[Dataset entries]
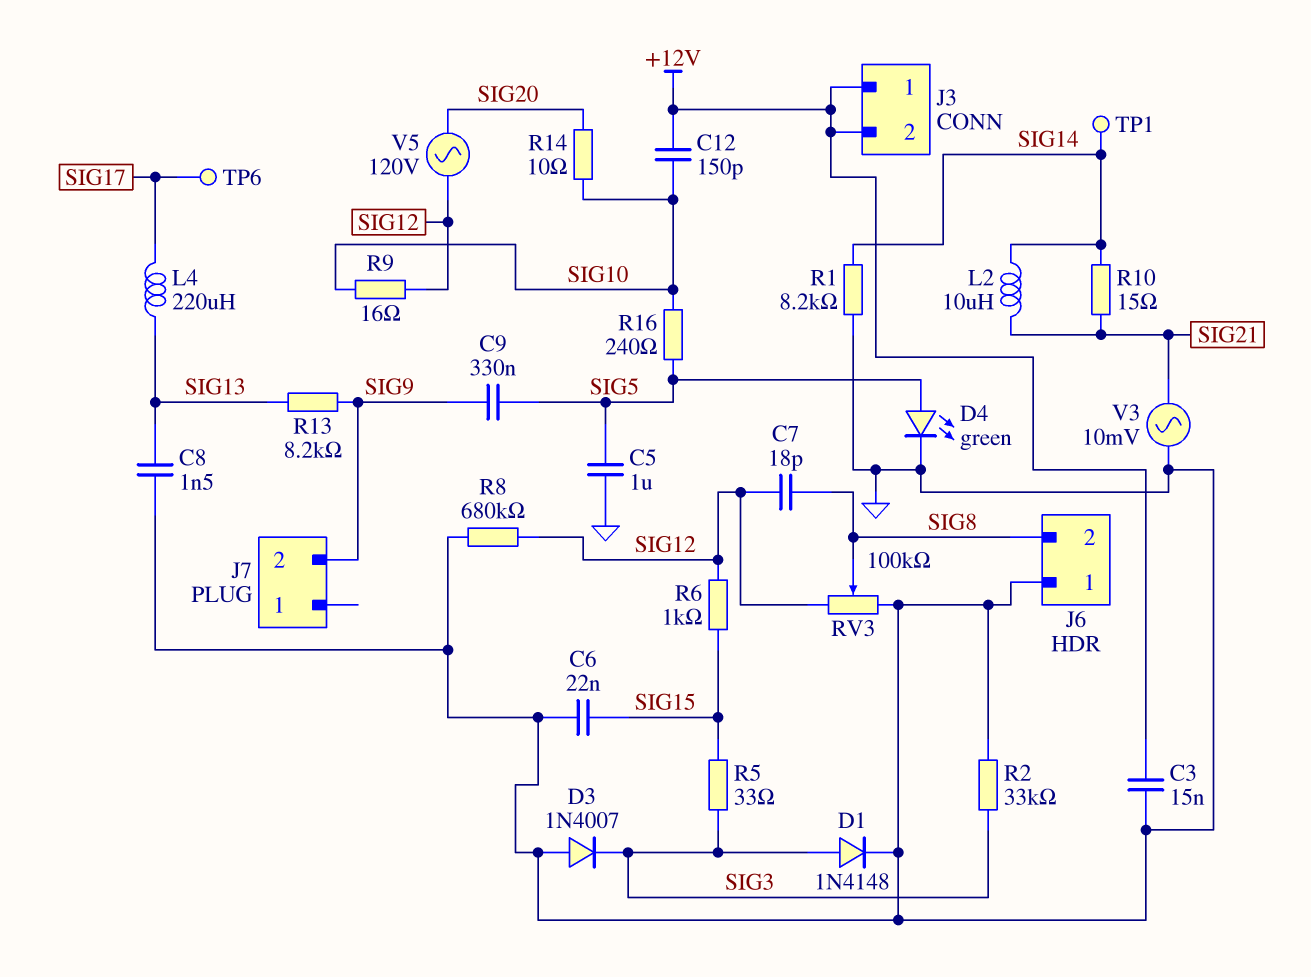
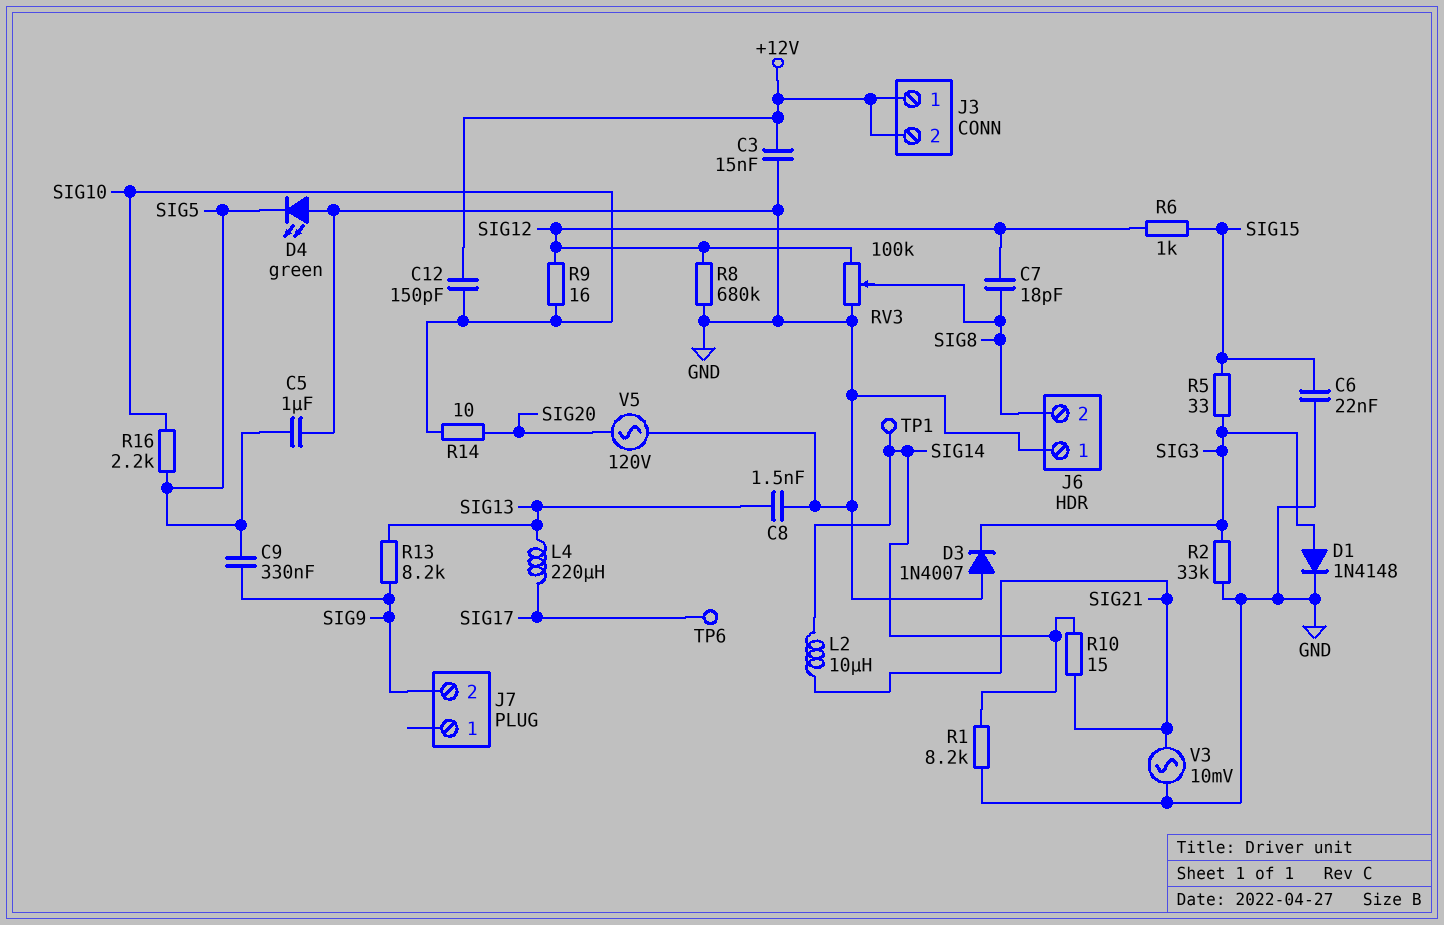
D4: LED green (A SIG5, K GND) -> LED green (A GND, K SIG5)
R16: 240 (SIG5, SIG10) -> 2.2k (SIG5, SIG10)
V5: AC 120V (SIG12, SIG20) -> AC 120V (GND, SIG20)

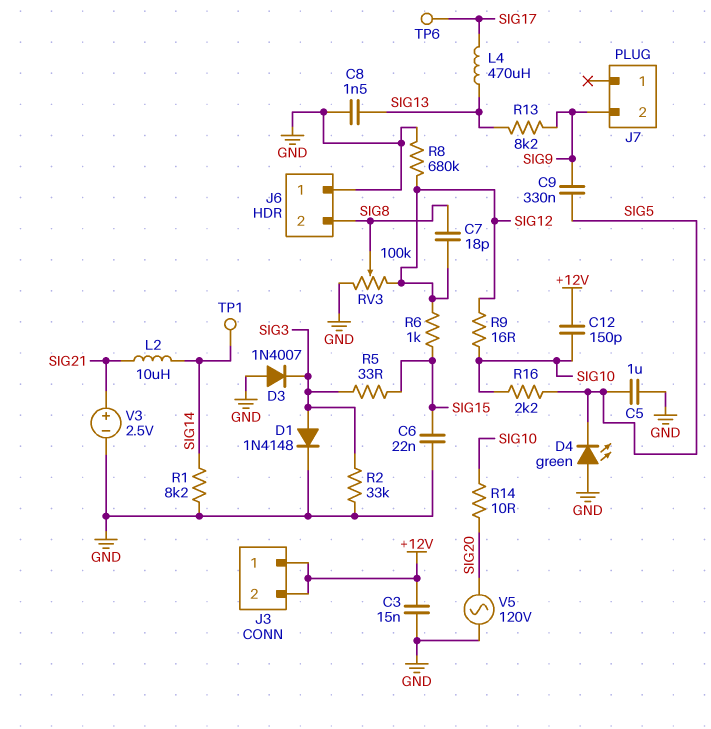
L4: 220uH (SIG13, SIG17) -> 470uH (SIG13, SIG17)
R10: 15 (SIG14, SIG21) -> none
V3: AC 10mV (GND, SIG21) -> 2.5V (plus SIG21, minus GND)

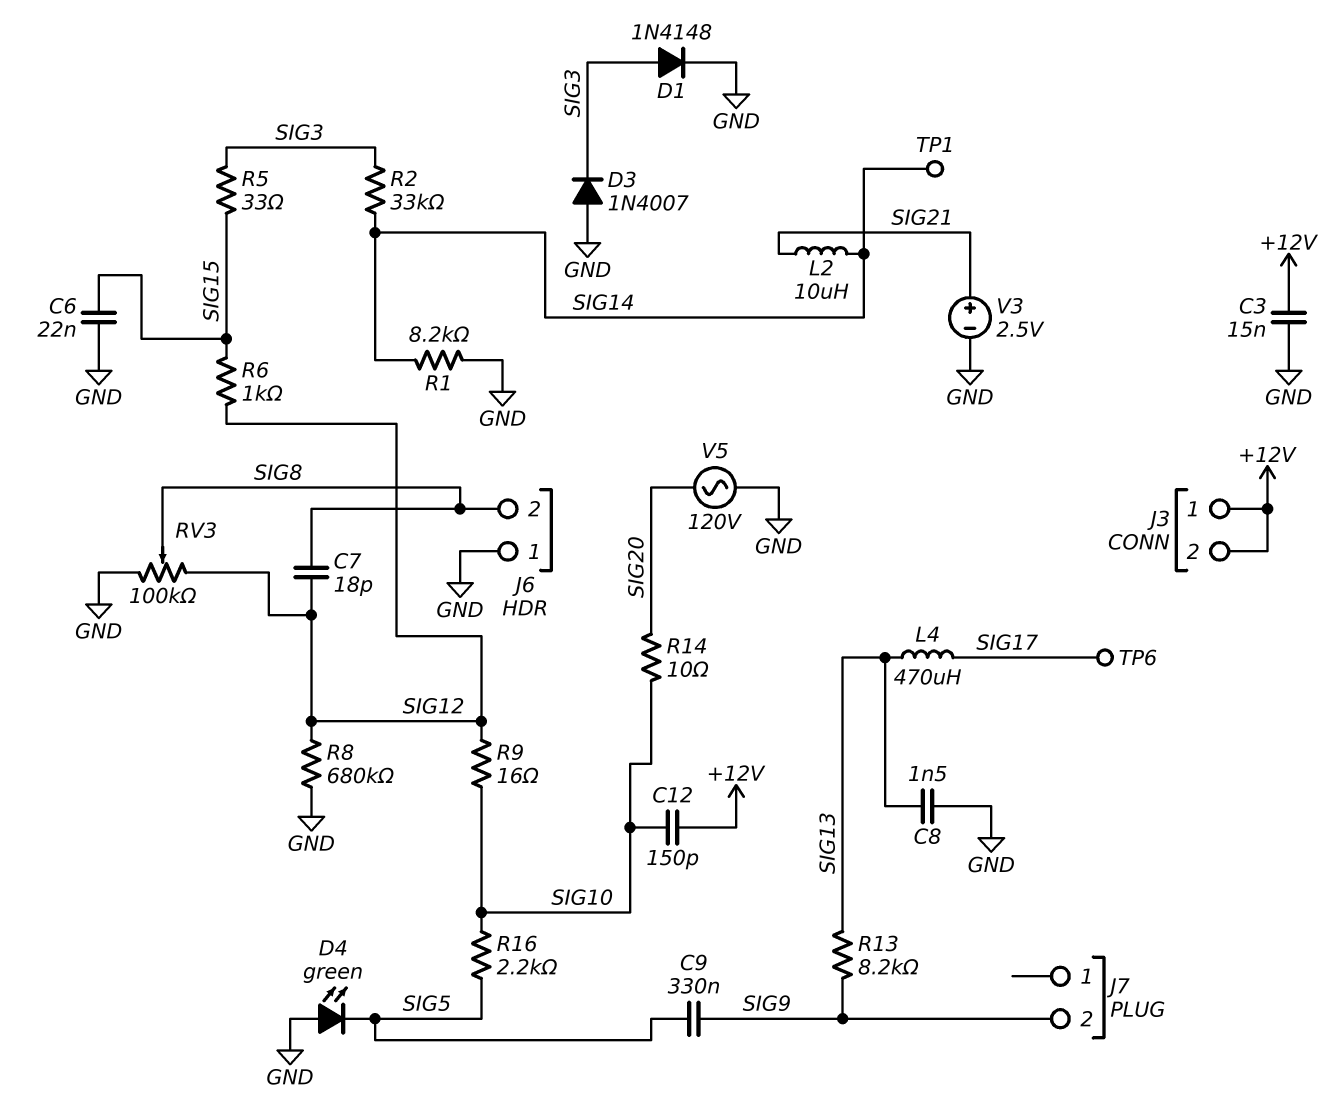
C5: 1uF (GND, SIG5) -> none
R2: 33k (GND, SIG3) -> 33k (SIG3, SIG14)

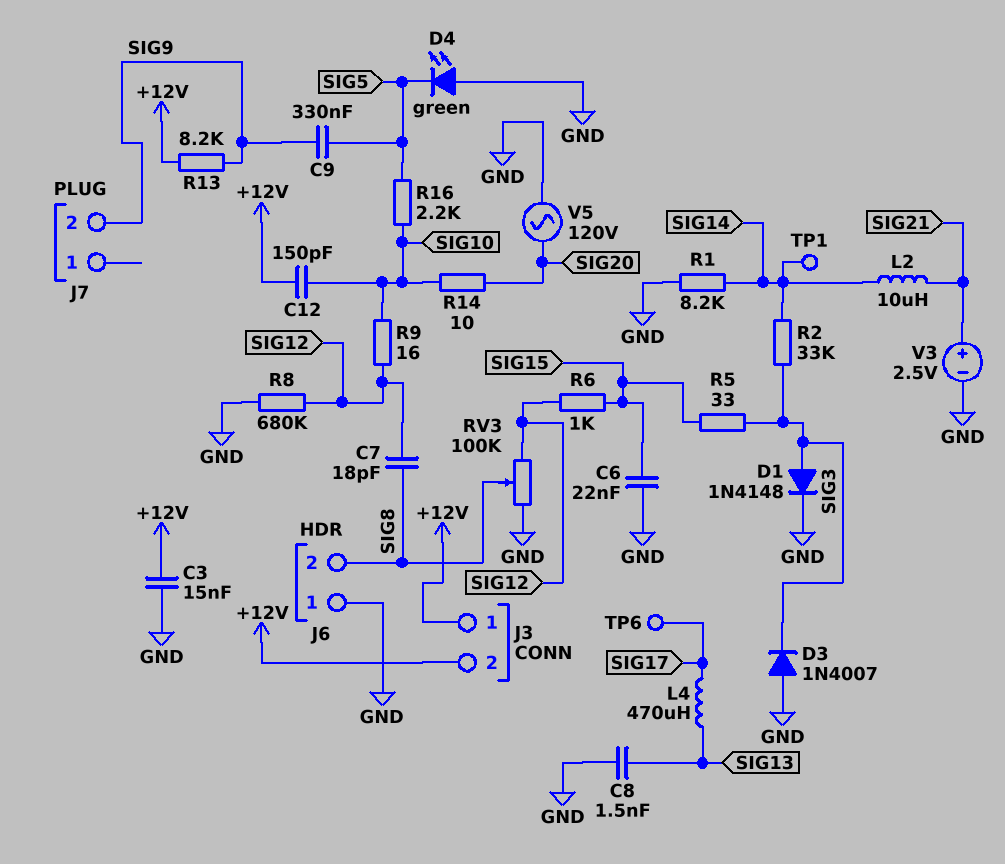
R13: 8.2k (SIG9, SIG13) -> 8.2k (+12V, SIG9)

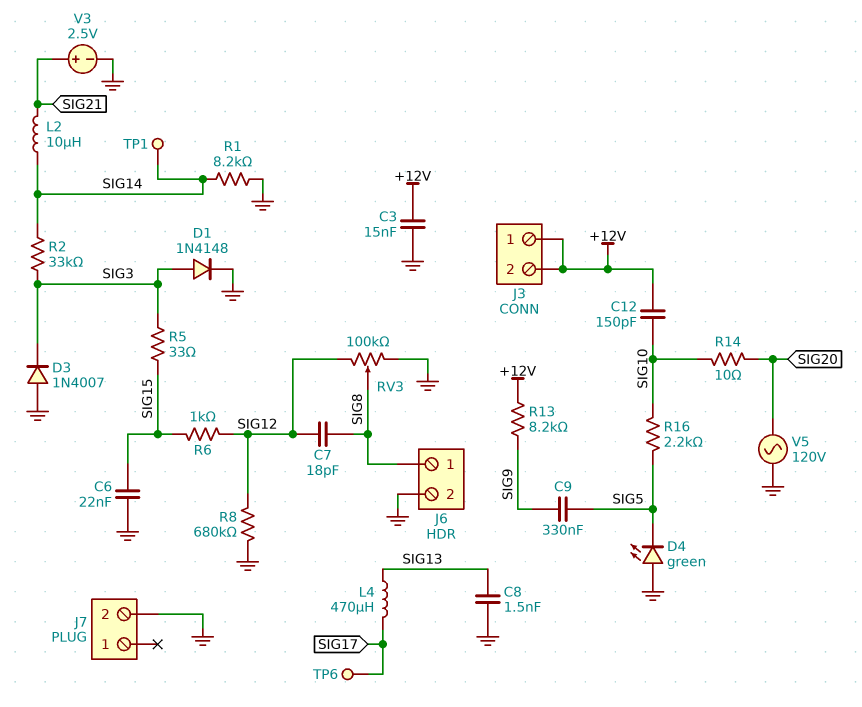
J6 pin 1: GND -> SIG8
J6 pin 2: SIG8 -> GND
J7 pin 2: SIG9 -> GND
R9: 16 (SIG10, SIG12) -> none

## Work item
You are asked to reproduce each line above exactly, but to exclude the pictures.

## Task result
D4: LED green (A SIG5, K GND) -> LED green (A GND, K SIG5)
R16: 240 (SIG5, SIG10) -> 2.2k (SIG5, SIG10)
V5: AC 120V (SIG12, SIG20) -> AC 120V (GND, SIG20)

L4: 220uH (SIG13, SIG17) -> 470uH (SIG13, SIG17)
R10: 15 (SIG14, SIG21) -> none
V3: AC 10mV (GND, SIG21) -> 2.5V (plus SIG21, minus GND)

C5: 1uF (GND, SIG5) -> none
R2: 33k (GND, SIG3) -> 33k (SIG3, SIG14)

R13: 8.2k (SIG9, SIG13) -> 8.2k (+12V, SIG9)

J6 pin 1: GND -> SIG8
J6 pin 2: SIG8 -> GND
J7 pin 2: SIG9 -> GND
R9: 16 (SIG10, SIG12) -> none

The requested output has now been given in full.